-- Source data follows --

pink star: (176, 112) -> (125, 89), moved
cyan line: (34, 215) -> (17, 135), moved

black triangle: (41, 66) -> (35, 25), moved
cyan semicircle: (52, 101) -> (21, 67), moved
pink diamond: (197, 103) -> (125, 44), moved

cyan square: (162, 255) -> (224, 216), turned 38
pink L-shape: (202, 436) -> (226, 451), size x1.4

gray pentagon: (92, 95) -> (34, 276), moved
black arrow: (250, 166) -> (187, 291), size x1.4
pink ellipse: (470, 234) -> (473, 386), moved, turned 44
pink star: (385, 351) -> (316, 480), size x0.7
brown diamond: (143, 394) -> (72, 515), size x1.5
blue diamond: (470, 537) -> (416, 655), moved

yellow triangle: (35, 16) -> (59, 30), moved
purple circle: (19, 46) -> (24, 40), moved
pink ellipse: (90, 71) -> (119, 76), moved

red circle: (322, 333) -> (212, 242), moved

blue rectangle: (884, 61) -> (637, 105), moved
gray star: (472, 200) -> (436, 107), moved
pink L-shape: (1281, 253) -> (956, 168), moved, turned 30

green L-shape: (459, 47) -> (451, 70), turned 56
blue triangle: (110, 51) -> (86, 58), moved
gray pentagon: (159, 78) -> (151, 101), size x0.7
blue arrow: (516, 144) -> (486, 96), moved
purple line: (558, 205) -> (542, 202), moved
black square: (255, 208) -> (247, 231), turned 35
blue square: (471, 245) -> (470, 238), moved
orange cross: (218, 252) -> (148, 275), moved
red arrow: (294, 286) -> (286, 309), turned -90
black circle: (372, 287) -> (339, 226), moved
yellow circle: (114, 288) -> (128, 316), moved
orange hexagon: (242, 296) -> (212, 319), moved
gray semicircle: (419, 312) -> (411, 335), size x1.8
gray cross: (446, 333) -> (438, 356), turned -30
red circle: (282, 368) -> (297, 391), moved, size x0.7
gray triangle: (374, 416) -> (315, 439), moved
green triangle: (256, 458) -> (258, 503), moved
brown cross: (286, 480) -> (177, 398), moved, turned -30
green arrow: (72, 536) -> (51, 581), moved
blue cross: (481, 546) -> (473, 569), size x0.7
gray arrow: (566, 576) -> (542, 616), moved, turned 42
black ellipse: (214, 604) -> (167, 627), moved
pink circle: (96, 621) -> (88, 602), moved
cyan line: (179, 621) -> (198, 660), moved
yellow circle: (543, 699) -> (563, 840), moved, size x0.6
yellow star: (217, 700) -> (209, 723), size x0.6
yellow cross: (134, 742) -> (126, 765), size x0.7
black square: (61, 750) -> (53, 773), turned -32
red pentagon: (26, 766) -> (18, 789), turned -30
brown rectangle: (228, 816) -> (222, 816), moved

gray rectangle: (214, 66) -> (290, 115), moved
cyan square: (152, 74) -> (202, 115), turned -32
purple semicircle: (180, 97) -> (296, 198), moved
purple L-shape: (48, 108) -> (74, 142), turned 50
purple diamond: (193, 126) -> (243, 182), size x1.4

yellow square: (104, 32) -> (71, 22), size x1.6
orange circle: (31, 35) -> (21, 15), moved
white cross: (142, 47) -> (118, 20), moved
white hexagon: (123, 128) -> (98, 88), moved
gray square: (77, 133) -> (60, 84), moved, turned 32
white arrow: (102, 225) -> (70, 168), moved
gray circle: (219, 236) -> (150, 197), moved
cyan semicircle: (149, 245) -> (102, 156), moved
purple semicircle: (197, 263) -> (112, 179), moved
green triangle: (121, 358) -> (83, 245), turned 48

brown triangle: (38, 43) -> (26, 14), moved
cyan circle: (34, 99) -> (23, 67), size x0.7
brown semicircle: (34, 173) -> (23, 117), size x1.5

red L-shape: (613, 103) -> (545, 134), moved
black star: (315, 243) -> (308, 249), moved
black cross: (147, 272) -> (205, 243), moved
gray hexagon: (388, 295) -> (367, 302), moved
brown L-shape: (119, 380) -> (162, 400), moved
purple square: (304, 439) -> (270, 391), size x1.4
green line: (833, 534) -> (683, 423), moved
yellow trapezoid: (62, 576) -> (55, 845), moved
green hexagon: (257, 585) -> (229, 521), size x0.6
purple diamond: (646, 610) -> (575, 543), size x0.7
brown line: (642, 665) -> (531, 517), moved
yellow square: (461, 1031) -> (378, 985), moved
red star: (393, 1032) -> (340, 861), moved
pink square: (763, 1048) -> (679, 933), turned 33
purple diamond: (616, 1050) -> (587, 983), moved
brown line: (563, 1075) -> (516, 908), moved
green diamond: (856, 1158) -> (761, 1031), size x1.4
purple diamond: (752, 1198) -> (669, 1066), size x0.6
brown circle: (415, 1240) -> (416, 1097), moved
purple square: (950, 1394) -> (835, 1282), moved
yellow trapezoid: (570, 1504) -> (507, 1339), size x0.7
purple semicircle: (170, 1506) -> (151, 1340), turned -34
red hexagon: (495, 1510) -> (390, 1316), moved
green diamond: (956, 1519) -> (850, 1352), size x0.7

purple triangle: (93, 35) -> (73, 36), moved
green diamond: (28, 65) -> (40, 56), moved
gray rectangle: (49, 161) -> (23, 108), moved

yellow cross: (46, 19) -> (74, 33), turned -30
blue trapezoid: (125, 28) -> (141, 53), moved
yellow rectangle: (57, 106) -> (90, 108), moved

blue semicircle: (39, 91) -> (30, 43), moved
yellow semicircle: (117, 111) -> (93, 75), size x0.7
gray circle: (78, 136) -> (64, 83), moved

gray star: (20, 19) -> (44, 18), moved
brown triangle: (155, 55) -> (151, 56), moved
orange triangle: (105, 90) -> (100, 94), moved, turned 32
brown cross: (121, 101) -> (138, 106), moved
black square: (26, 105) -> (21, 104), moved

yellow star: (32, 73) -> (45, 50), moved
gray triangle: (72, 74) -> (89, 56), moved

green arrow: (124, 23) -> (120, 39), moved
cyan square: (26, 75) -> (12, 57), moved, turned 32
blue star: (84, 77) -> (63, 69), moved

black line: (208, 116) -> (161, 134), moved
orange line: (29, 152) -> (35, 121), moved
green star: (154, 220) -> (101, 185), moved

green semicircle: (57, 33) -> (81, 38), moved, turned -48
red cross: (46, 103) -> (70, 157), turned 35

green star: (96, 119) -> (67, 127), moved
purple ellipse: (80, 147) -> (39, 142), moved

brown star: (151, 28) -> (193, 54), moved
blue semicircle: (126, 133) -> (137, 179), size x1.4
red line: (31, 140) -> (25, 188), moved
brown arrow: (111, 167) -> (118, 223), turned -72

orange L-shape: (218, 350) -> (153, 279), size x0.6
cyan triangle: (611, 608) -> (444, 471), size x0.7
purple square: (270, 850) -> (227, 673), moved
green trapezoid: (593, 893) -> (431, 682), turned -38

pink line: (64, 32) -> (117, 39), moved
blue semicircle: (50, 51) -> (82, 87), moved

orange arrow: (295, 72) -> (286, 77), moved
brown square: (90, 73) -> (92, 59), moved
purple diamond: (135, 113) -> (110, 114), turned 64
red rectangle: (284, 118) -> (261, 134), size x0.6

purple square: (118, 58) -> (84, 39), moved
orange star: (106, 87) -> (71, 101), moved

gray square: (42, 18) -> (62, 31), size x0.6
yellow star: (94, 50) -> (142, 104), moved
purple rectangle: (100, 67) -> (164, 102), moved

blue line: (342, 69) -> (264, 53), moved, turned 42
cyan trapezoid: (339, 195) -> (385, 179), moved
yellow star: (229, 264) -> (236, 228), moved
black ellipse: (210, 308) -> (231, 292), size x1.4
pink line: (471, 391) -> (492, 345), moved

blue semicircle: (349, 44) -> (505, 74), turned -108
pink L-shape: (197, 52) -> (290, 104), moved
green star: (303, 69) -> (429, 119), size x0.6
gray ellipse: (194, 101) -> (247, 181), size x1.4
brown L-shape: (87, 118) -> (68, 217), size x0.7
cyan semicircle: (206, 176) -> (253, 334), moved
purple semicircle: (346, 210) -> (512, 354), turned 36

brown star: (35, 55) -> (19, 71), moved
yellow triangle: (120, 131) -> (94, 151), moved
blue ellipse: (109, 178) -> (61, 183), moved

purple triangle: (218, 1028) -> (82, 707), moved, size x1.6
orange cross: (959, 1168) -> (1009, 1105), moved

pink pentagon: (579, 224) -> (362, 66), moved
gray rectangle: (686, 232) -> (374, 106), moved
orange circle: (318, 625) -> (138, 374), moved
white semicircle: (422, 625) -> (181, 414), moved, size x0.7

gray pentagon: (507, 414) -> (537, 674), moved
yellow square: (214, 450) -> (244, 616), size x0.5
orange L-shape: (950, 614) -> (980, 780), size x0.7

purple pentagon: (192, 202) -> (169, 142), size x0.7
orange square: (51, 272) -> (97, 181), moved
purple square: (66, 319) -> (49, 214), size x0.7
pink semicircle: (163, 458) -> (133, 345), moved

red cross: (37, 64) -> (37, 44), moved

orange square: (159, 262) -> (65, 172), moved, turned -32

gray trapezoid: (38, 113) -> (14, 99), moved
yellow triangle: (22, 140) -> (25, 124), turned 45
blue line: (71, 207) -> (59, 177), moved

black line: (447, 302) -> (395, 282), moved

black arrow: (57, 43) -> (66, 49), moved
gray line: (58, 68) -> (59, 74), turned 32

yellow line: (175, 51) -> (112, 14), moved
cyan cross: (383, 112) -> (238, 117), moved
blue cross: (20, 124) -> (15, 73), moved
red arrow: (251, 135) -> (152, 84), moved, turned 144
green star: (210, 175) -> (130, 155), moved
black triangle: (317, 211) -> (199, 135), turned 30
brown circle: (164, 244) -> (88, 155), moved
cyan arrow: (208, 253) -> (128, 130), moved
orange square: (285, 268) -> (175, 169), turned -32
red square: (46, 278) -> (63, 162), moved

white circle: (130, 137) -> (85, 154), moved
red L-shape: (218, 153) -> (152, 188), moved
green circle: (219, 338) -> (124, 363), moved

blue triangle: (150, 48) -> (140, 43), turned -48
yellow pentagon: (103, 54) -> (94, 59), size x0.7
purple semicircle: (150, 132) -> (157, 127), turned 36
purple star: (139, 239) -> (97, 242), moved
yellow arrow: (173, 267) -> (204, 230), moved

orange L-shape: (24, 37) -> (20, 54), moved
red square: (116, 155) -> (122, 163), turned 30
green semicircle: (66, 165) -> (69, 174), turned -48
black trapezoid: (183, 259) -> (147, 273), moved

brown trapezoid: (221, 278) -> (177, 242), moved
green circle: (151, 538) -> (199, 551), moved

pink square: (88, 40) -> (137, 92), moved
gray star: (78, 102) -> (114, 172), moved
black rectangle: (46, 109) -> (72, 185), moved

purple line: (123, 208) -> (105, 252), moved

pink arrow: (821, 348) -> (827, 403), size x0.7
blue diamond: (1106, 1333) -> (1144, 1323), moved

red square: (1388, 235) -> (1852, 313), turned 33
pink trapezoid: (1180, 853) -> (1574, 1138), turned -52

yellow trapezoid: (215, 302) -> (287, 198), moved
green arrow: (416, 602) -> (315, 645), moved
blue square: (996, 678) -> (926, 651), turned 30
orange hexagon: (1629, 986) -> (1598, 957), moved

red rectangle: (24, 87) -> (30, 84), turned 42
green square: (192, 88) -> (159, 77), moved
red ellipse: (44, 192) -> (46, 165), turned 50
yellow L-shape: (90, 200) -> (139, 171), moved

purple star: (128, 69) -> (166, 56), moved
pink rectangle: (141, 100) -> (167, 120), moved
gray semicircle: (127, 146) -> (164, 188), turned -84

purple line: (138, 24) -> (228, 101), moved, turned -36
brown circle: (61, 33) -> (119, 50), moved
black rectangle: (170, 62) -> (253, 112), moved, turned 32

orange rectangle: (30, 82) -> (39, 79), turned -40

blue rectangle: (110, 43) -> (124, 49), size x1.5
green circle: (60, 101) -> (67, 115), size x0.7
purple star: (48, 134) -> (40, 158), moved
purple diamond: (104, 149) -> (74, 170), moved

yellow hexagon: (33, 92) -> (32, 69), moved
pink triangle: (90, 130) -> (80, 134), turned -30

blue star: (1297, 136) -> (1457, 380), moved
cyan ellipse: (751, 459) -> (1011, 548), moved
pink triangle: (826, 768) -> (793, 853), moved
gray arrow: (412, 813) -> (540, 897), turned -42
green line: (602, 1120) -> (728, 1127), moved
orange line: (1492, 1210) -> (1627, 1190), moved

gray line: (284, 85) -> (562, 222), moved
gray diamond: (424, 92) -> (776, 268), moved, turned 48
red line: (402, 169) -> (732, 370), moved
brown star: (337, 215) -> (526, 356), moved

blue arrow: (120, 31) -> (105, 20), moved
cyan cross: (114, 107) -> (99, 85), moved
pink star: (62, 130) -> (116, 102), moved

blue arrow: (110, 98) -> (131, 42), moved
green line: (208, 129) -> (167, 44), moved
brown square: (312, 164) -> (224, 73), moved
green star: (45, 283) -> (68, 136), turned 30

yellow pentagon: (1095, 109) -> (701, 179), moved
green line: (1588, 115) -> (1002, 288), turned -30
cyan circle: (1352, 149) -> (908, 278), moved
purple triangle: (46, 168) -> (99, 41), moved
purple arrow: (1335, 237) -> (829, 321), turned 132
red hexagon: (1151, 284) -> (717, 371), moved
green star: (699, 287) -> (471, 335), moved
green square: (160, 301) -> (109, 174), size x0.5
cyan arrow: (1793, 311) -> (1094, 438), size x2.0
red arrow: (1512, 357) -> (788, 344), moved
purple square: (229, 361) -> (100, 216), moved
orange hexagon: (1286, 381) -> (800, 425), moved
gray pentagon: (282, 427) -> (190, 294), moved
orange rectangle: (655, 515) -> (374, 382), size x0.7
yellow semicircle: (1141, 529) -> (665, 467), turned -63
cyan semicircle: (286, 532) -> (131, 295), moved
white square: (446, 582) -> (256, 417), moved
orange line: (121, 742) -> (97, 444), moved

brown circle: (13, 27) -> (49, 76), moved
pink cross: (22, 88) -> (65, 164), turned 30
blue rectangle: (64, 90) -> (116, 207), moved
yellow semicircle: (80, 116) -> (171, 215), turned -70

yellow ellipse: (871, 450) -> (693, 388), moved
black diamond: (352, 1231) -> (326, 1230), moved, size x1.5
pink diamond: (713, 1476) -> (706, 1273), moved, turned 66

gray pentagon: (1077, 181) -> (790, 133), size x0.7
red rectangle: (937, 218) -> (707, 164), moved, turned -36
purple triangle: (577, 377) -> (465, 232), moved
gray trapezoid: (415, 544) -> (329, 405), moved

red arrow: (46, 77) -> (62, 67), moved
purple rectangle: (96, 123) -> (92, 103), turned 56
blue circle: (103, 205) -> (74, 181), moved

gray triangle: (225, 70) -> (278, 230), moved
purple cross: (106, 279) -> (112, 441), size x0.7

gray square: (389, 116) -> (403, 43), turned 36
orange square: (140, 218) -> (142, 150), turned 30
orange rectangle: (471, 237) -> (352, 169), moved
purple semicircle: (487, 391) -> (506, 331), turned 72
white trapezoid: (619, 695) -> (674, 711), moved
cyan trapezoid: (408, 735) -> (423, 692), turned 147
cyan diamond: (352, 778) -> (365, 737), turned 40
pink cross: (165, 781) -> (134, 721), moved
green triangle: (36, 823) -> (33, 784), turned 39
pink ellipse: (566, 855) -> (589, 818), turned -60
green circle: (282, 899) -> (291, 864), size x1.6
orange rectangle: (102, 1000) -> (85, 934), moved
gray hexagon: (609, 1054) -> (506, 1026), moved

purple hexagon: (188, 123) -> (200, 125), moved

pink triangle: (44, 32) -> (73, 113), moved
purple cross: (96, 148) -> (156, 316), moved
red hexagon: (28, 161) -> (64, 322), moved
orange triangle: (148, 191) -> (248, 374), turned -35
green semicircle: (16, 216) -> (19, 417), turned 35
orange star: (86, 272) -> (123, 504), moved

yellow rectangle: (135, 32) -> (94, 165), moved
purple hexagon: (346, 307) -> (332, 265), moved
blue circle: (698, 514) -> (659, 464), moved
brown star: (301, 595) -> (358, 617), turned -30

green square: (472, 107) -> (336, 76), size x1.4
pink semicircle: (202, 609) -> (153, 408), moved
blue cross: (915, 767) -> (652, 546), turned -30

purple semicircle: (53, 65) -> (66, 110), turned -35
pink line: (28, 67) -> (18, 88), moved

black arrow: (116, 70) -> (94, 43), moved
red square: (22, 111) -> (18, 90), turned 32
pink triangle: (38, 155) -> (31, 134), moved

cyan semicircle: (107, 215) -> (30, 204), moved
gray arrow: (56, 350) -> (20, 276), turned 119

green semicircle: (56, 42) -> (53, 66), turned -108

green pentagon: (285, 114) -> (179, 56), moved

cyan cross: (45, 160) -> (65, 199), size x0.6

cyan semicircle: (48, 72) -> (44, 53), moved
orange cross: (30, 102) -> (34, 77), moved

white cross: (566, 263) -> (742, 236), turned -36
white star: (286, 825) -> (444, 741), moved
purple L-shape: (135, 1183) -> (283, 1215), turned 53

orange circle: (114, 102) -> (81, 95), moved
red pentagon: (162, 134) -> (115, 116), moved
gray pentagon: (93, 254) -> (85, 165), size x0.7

-- Source data concluded --

Give back precisely the lines above that start at the line containing "red square: (46, 278) -> (63, 162), moved" and end at the line containing "red rectangle: (24, 87)", inclusive. No other lines belong in the output.

red square: (46, 278) -> (63, 162), moved

white circle: (130, 137) -> (85, 154), moved
red L-shape: (218, 153) -> (152, 188), moved
green circle: (219, 338) -> (124, 363), moved

blue triangle: (150, 48) -> (140, 43), turned -48
yellow pentagon: (103, 54) -> (94, 59), size x0.7
purple semicircle: (150, 132) -> (157, 127), turned 36
purple star: (139, 239) -> (97, 242), moved
yellow arrow: (173, 267) -> (204, 230), moved

orange L-shape: (24, 37) -> (20, 54), moved
red square: (116, 155) -> (122, 163), turned 30
green semicircle: (66, 165) -> (69, 174), turned -48
black trapezoid: (183, 259) -> (147, 273), moved

brown trapezoid: (221, 278) -> (177, 242), moved
green circle: (151, 538) -> (199, 551), moved

pink square: (88, 40) -> (137, 92), moved
gray star: (78, 102) -> (114, 172), moved
black rectangle: (46, 109) -> (72, 185), moved

purple line: (123, 208) -> (105, 252), moved

pink arrow: (821, 348) -> (827, 403), size x0.7
blue diamond: (1106, 1333) -> (1144, 1323), moved

red square: (1388, 235) -> (1852, 313), turned 33
pink trapezoid: (1180, 853) -> (1574, 1138), turned -52

yellow trapezoid: (215, 302) -> (287, 198), moved
green arrow: (416, 602) -> (315, 645), moved
blue square: (996, 678) -> (926, 651), turned 30
orange hexagon: (1629, 986) -> (1598, 957), moved

red rectangle: (24, 87) -> (30, 84), turned 42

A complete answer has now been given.